Directions = Could you set down the listing below exactly and omit its images?

Dataset extract =
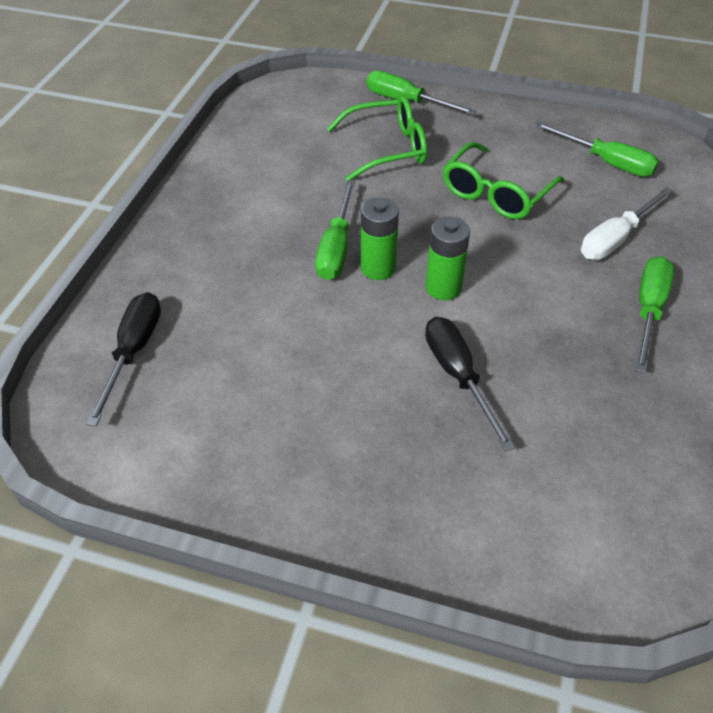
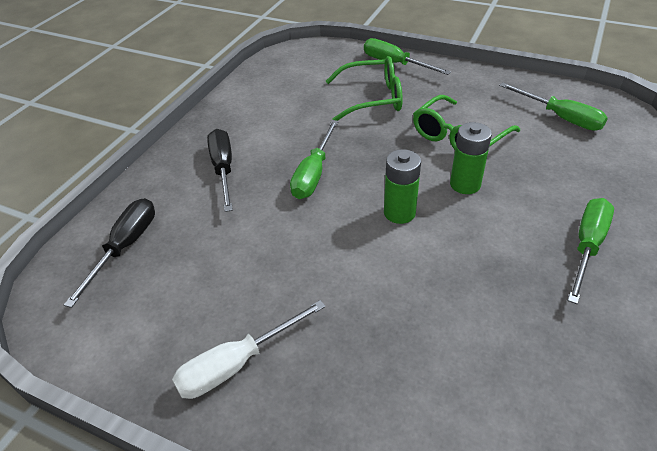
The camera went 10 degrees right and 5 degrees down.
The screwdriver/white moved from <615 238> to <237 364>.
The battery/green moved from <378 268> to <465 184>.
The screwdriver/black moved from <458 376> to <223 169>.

Output below =
The camera went 10 degrees right and 5 degrees down.
The screwdriver/white moved from <615 238> to <237 364>.
The battery/green moved from <378 268> to <465 184>.
The screwdriver/black moved from <458 376> to <223 169>.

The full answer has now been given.